(Before-and-after change records)
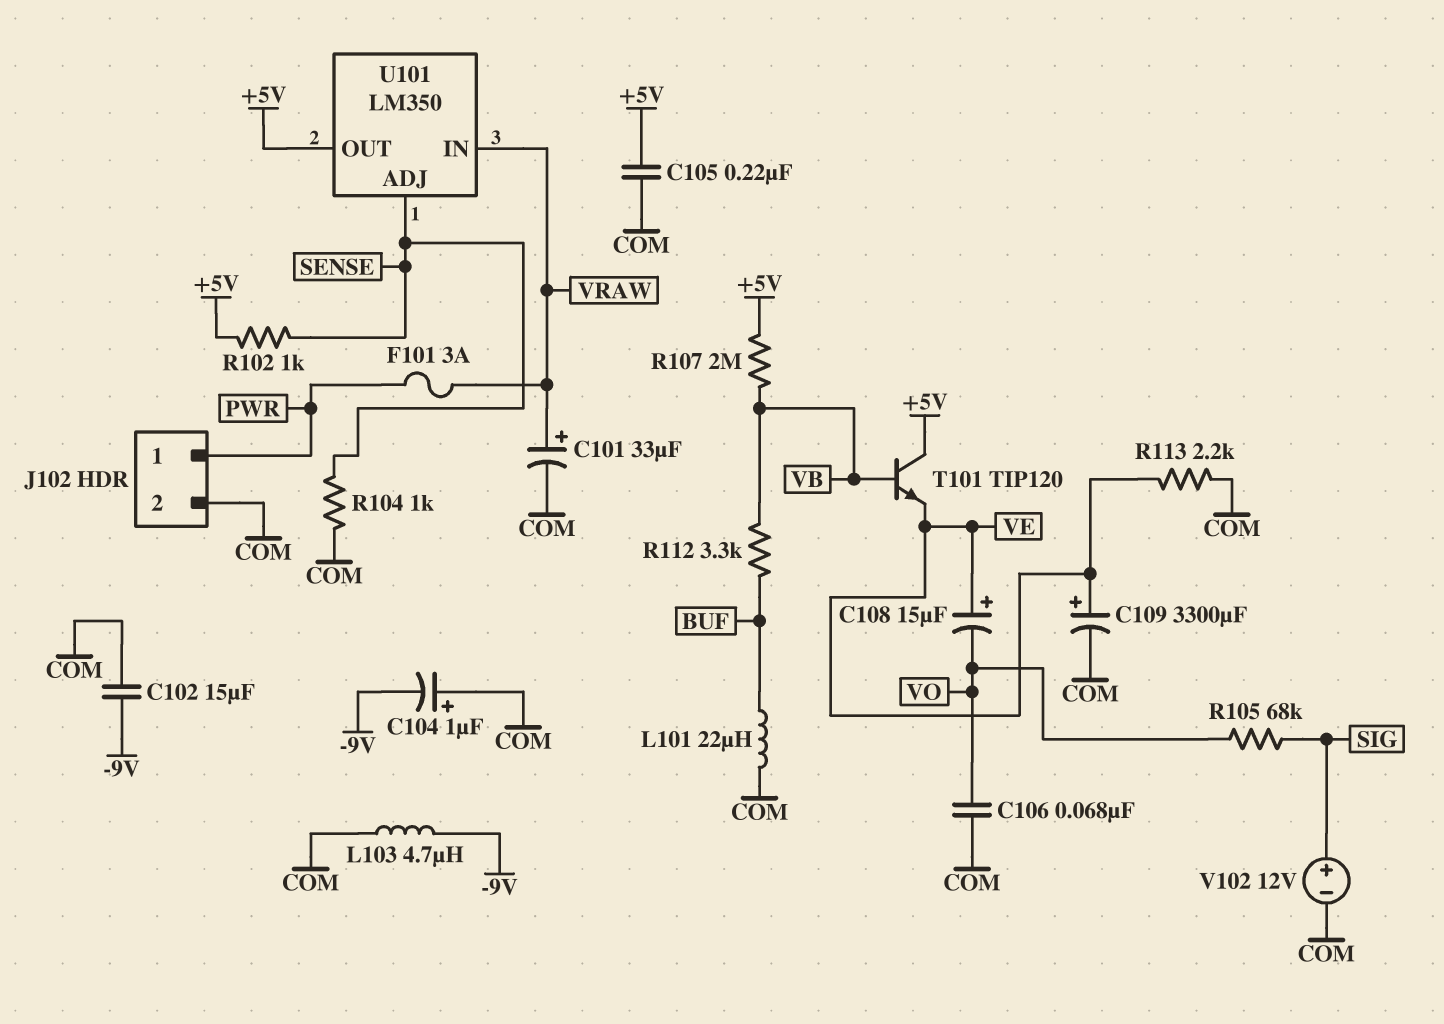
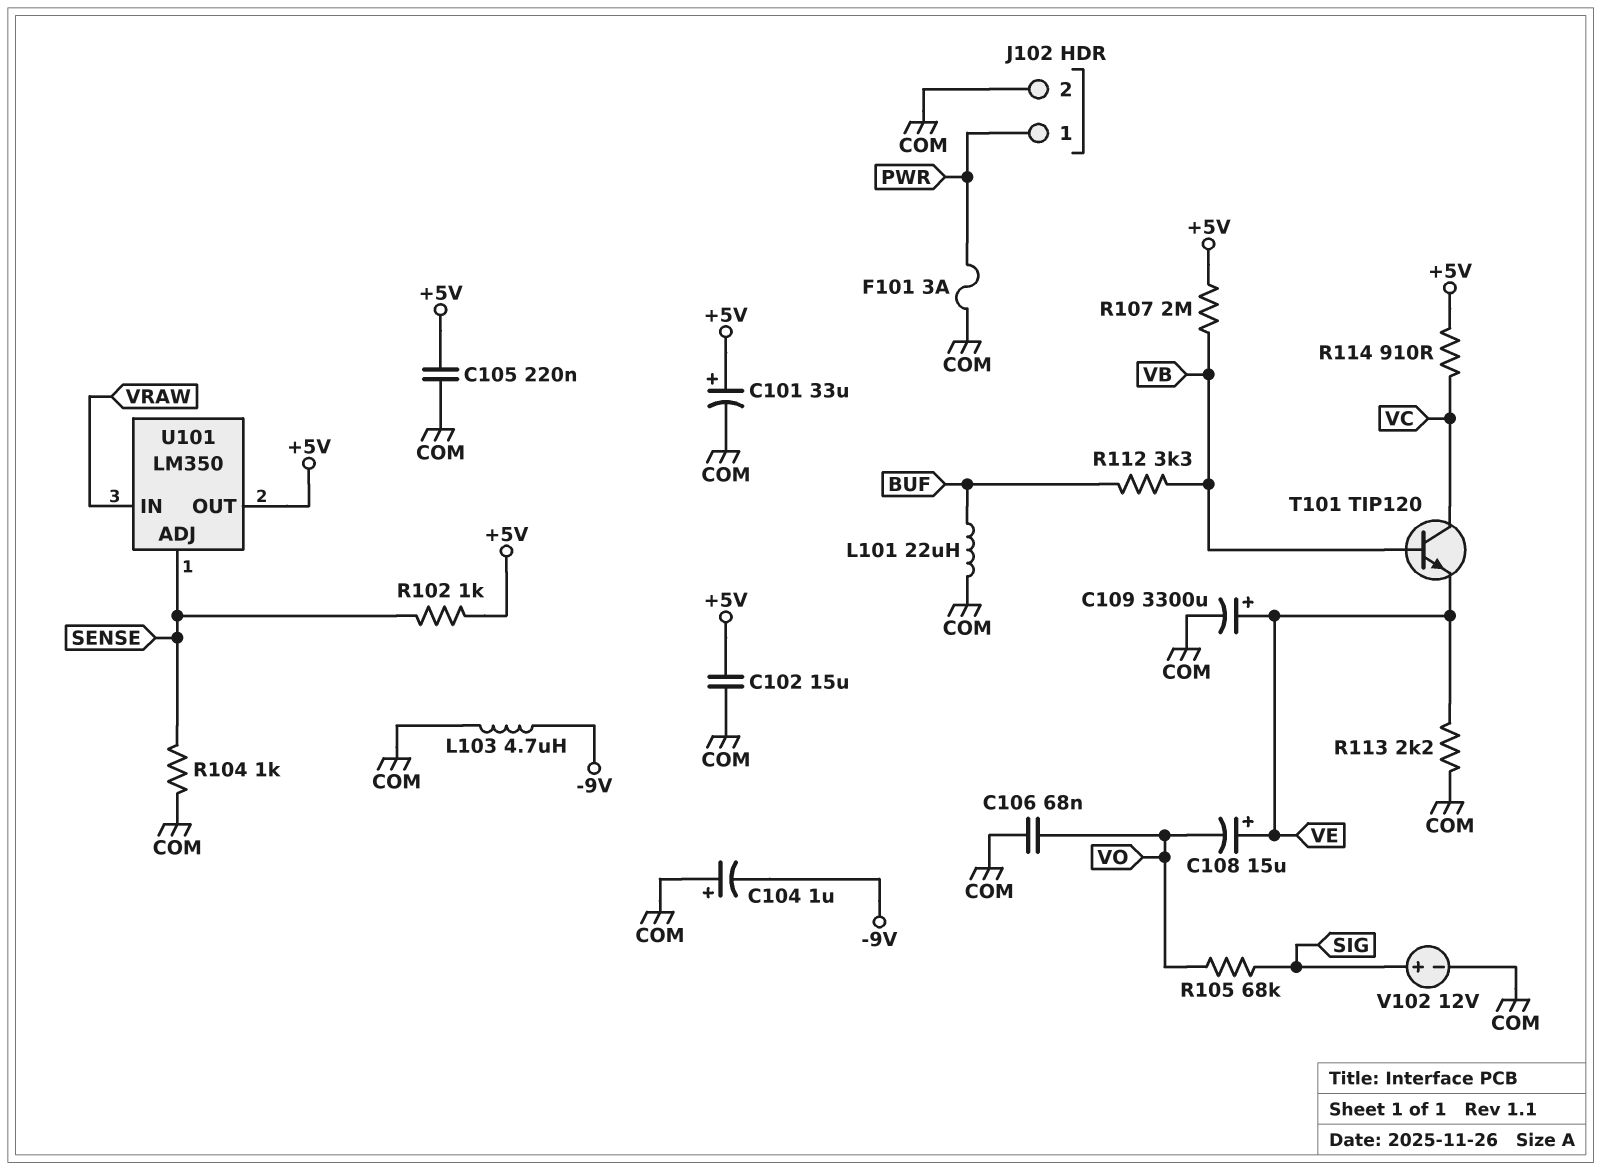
C101: 33uF (plus VRAW, minus COM) -> 33uF (plus +5V, minus COM)
C102: 15uF (-9V, COM) -> 15uF (+5V, COM)
F101: 3A (PWR, VRAW) -> 3A (COM, PWR)
R114: none -> 910 (+5V, VC)
T101: NPN TIP120 (B VB, C +5V, E VE) -> NPN TIP120 (B VB, C VC, E VE)

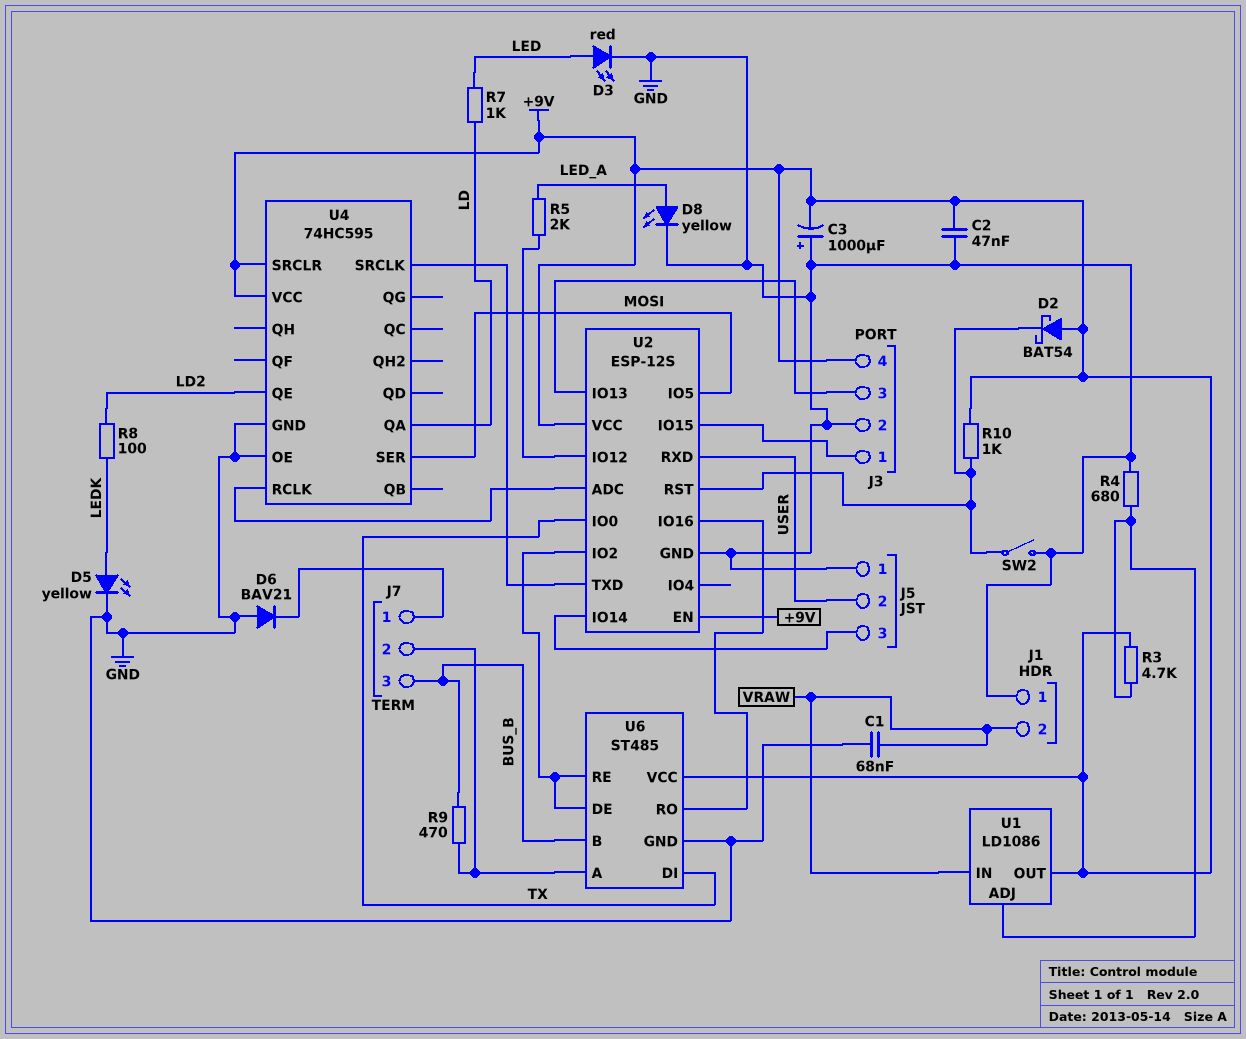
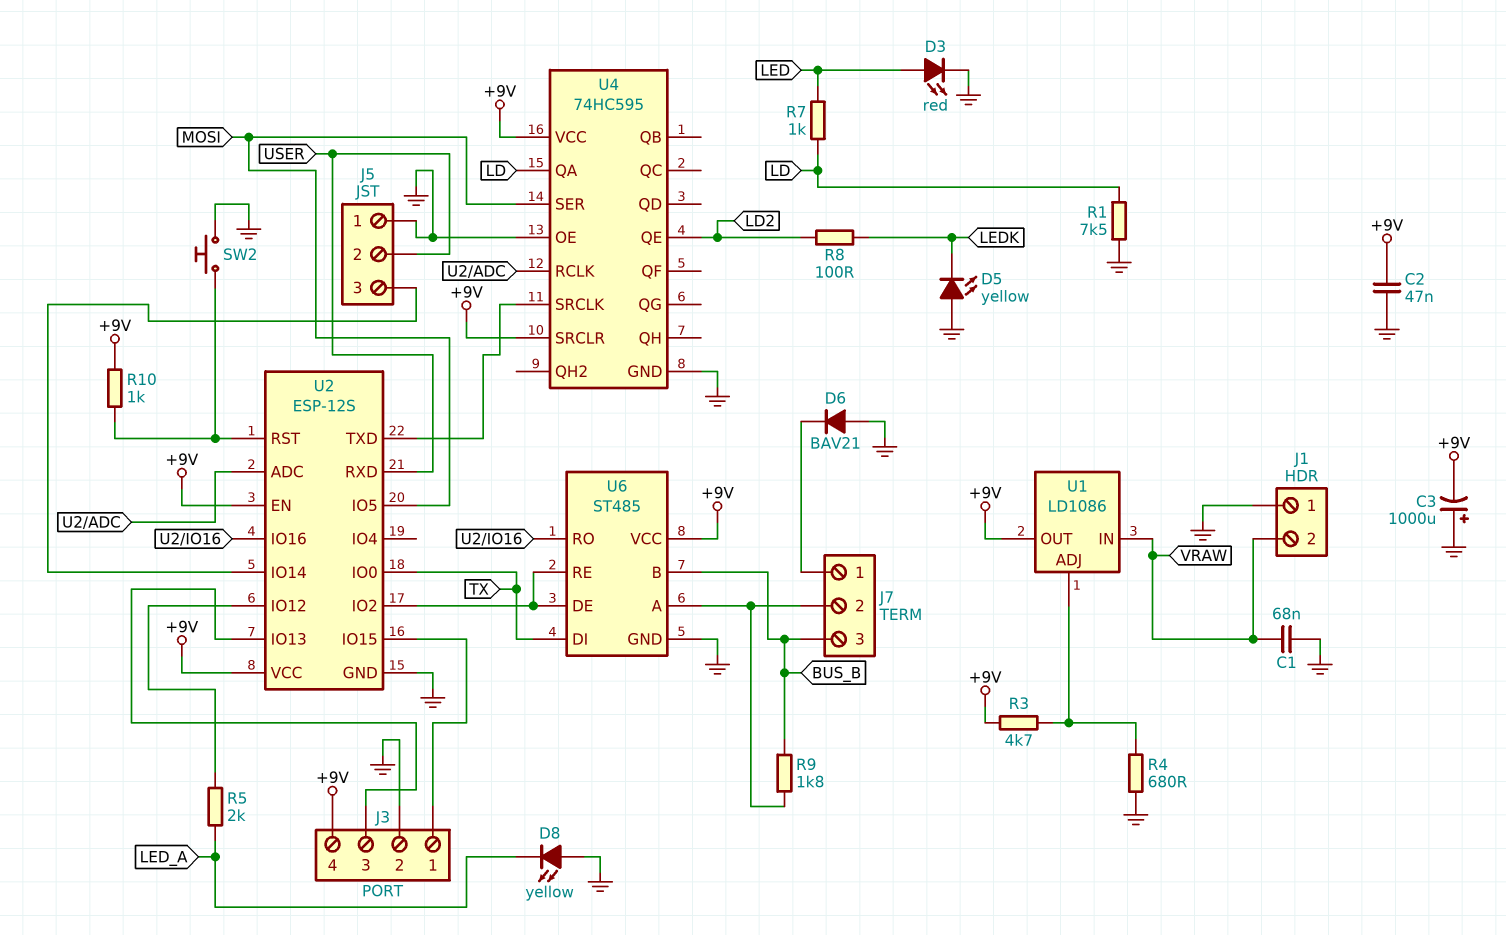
D2: schottky BAT54 (A +9V, K U2/RST) -> none
D5: LED yellow (A LEDK, K GND) -> LED yellow (A GND, K LEDK)
D8: LED yellow (A LED_A, K GND) -> LED yellow (A GND, K LED_A)
R1: none -> 7.5k (GND, LD)
R9: 470 (BUS_B, J7/2) -> 1.8k (BUS_B, J7/2)
SW2: switch (GND, U2/RST) -> button (GND, U2/RST)

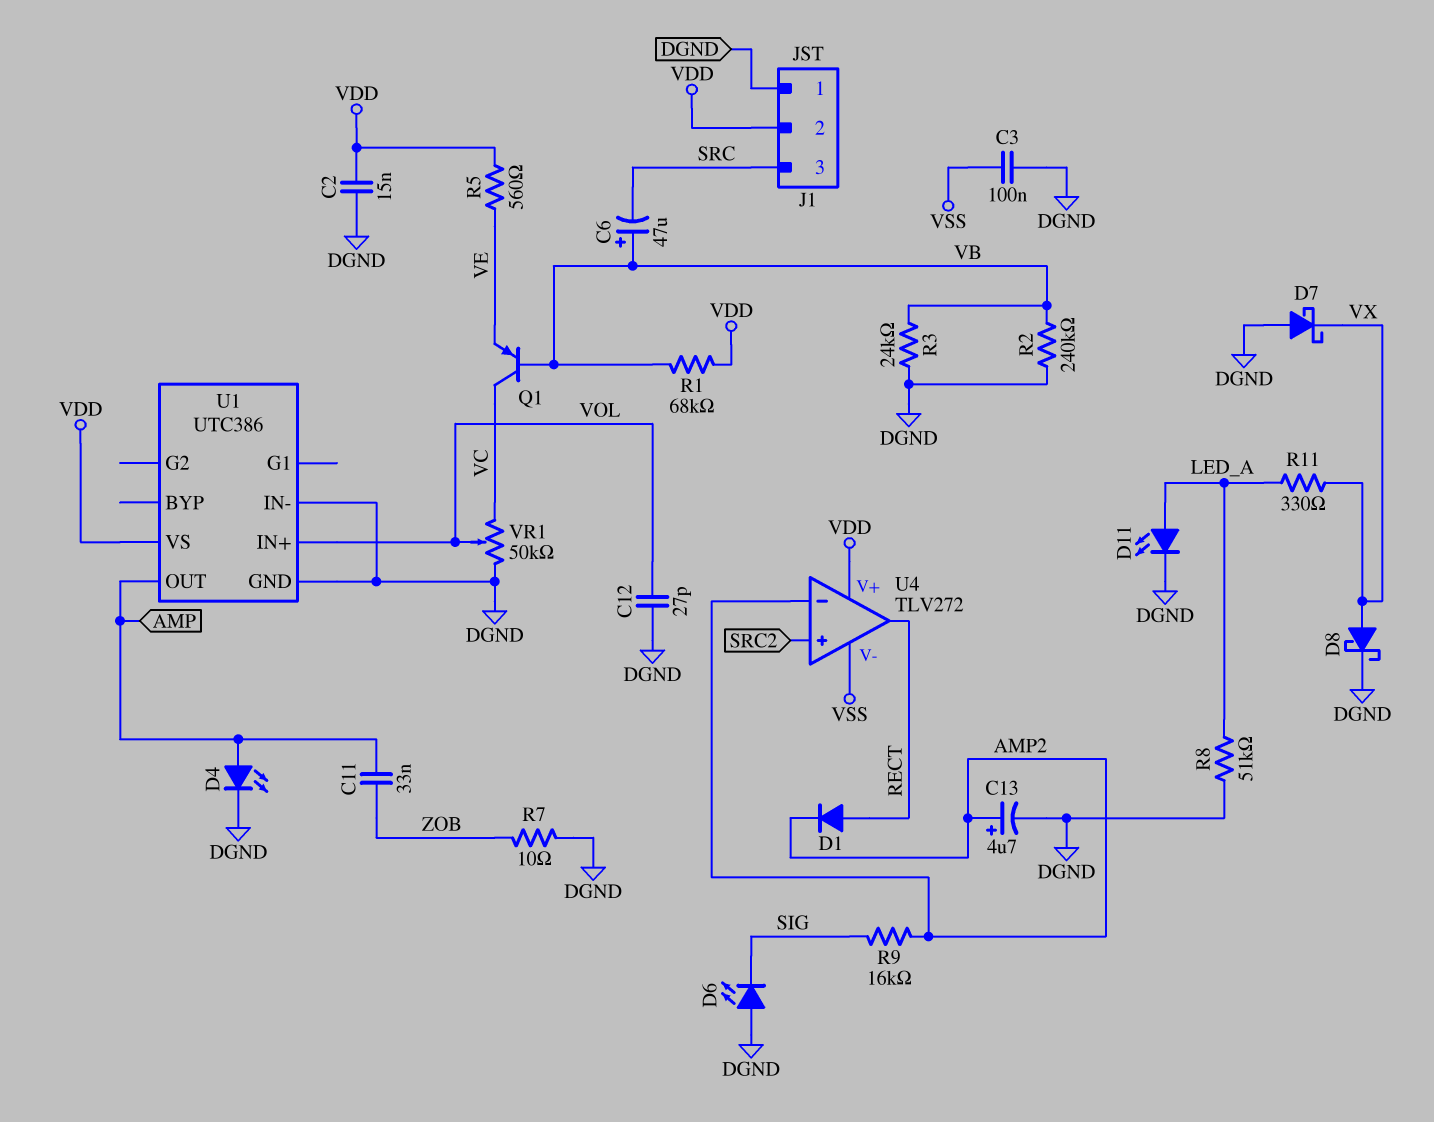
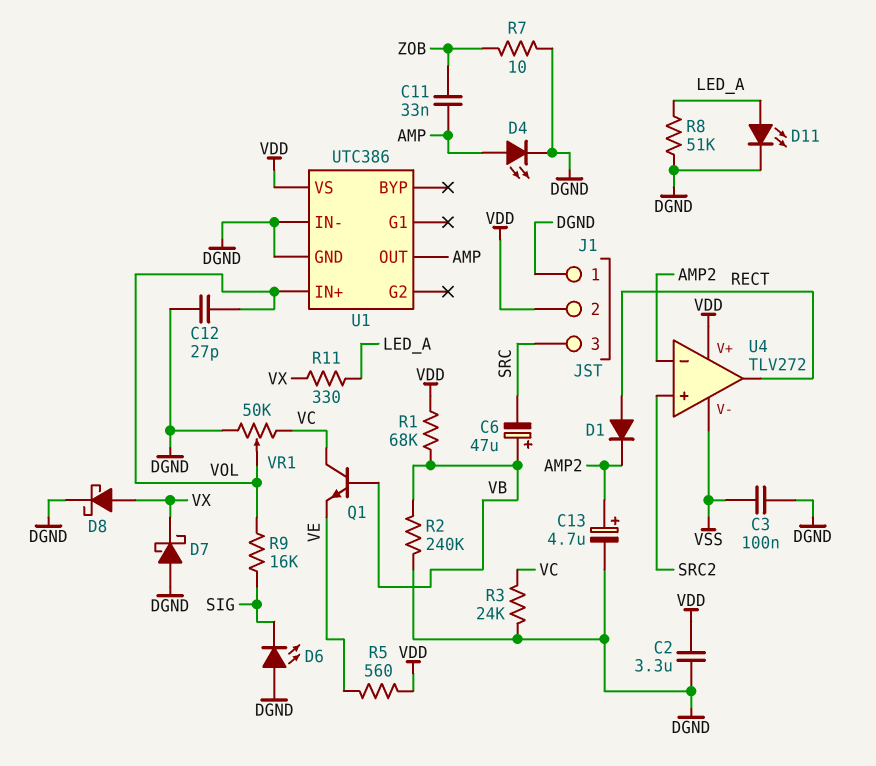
C2: 15nF (DGND, VDD) -> 3.3uF (DGND, VDD)
Q1: PNP (B VB, C VC, E VE) -> NPN (B VB, C VC, E VE)
R3: 24k (DGND, VB) -> 24k (DGND, VC)
R9: 16k (AMP2, SIG) -> 16k (SIG, VOL)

• **TASK DIRECTIONS**: Make a copy of each line in the records that has the word "VRAW".

• **REPLY TO THE EXERCISE**:
C101: 33uF (plus VRAW, minus COM) -> 33uF (plus +5V, minus COM)
F101: 3A (PWR, VRAW) -> 3A (COM, PWR)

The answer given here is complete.